Problem details —
Copy all records verbatim, images excluded.

Task inputs —

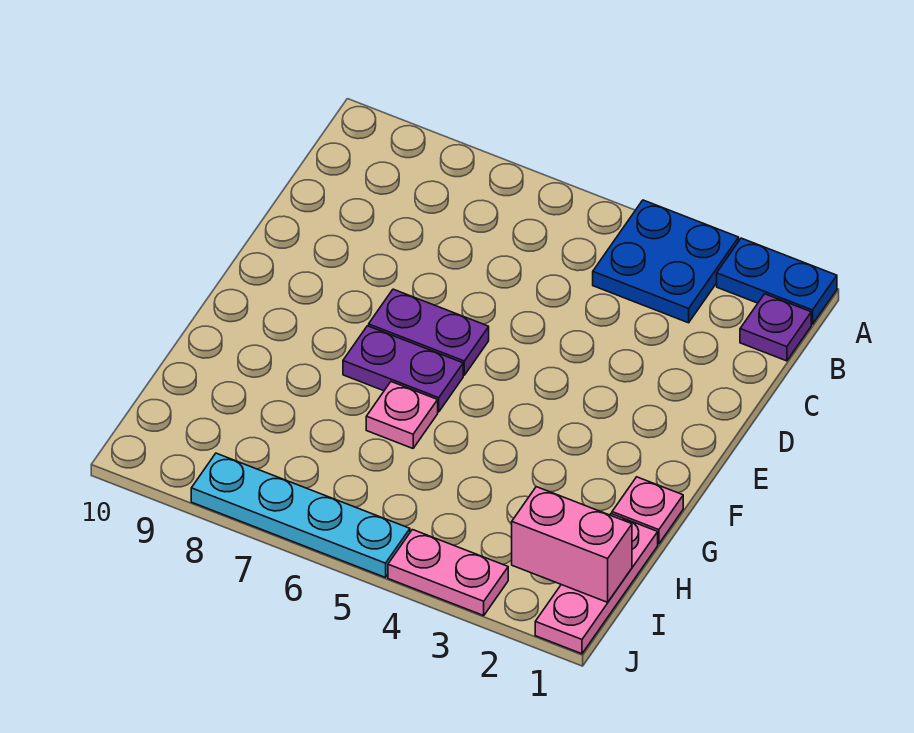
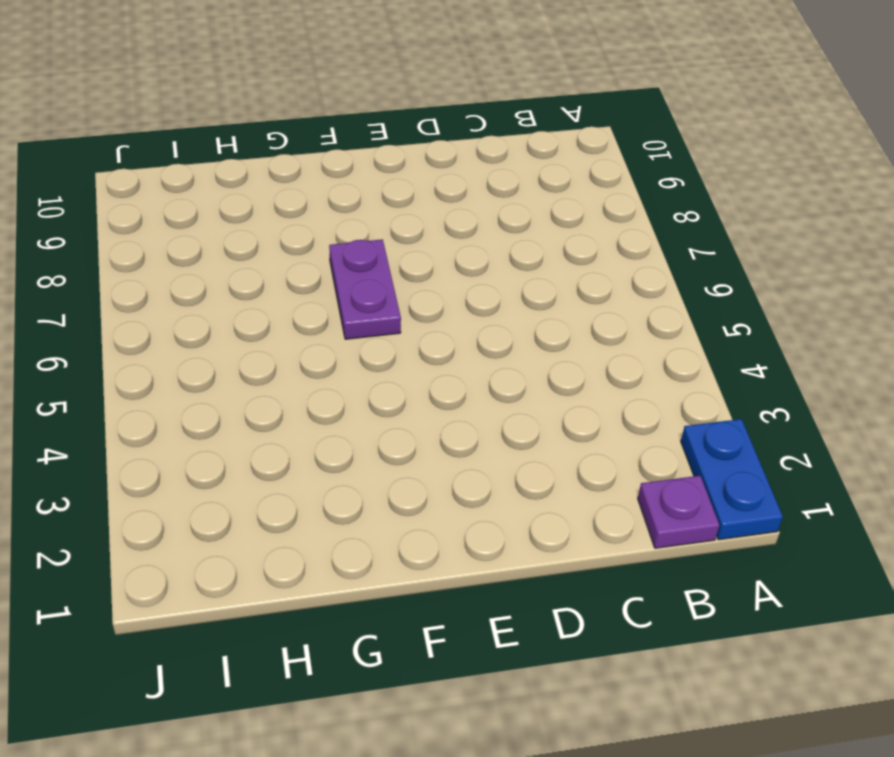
none -> blue plate A3:B4 level 1
none -> purple plate E6:E7 level 1

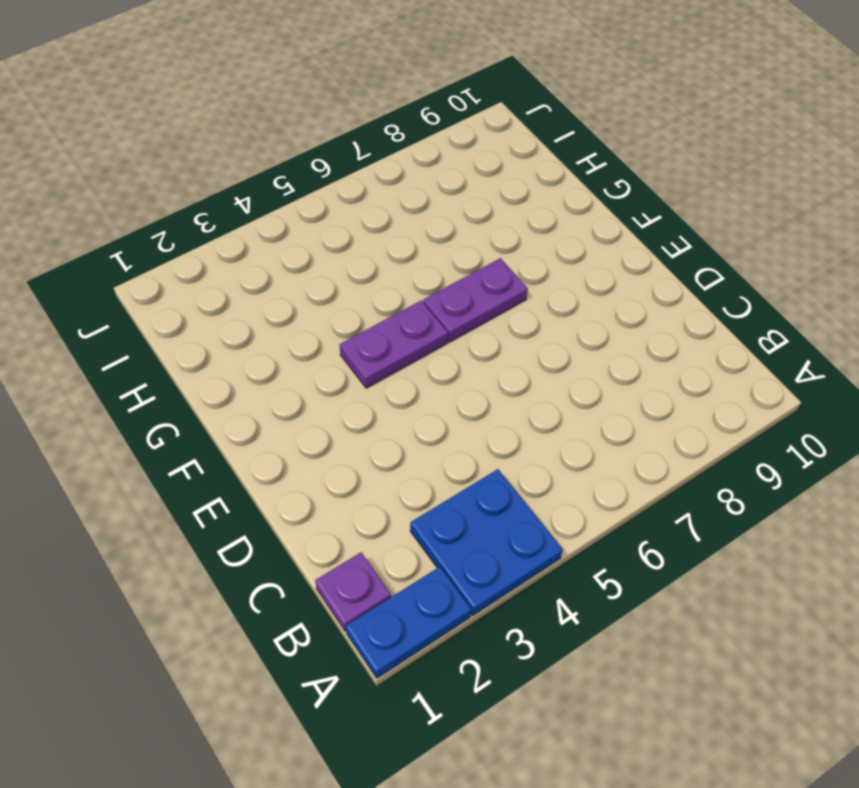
purple plate F4:F5 level 1 -> purple plate E6:E7 level 1
none -> pink plate G1 level 1
none -> pink plate G6 level 1

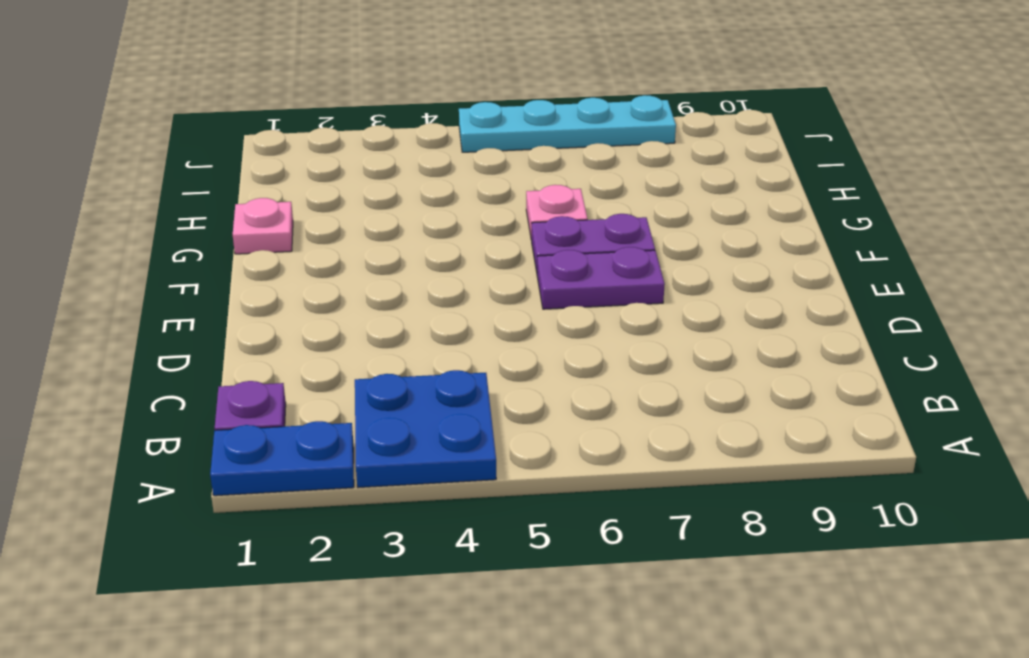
none -> pink plate H1:J1 level 1
none -> pink plate J3:J4 level 1

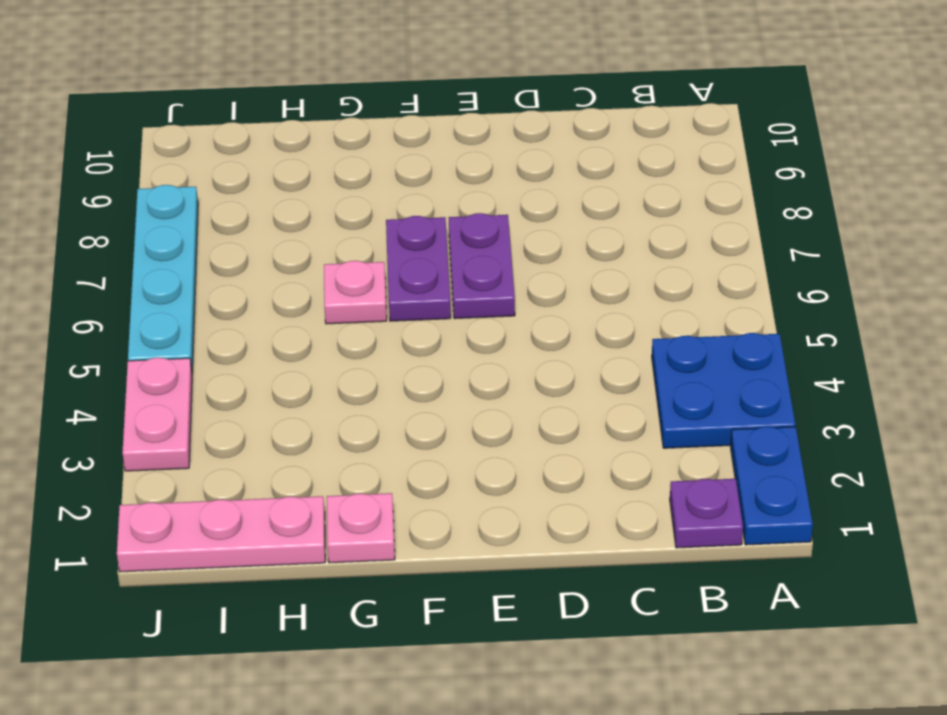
none -> pink brick I1:I2 level 2

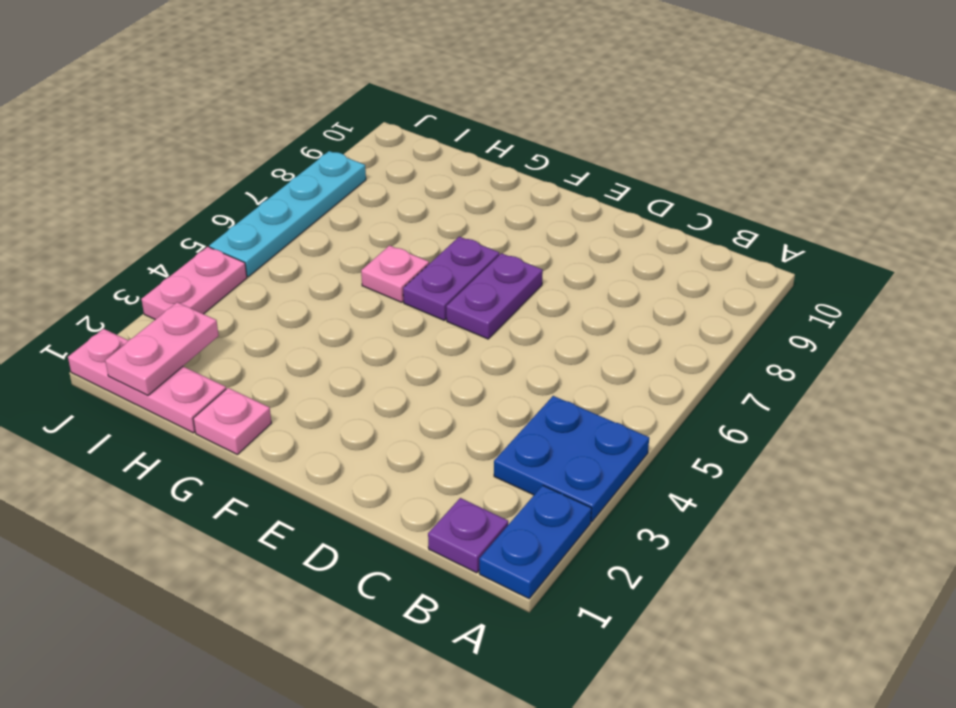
pink plate I1:I2 level 2 -> pink brick I1:I2 level 2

Finished task —
none -> blue plate A3:B4 level 1
none -> purple plate E6:E7 level 1

purple plate F4:F5 level 1 -> purple plate E6:E7 level 1
none -> pink plate G1 level 1
none -> pink plate G6 level 1

none -> pink plate H1:J1 level 1
none -> pink plate J3:J4 level 1

none -> pink brick I1:I2 level 2

pink plate I1:I2 level 2 -> pink brick I1:I2 level 2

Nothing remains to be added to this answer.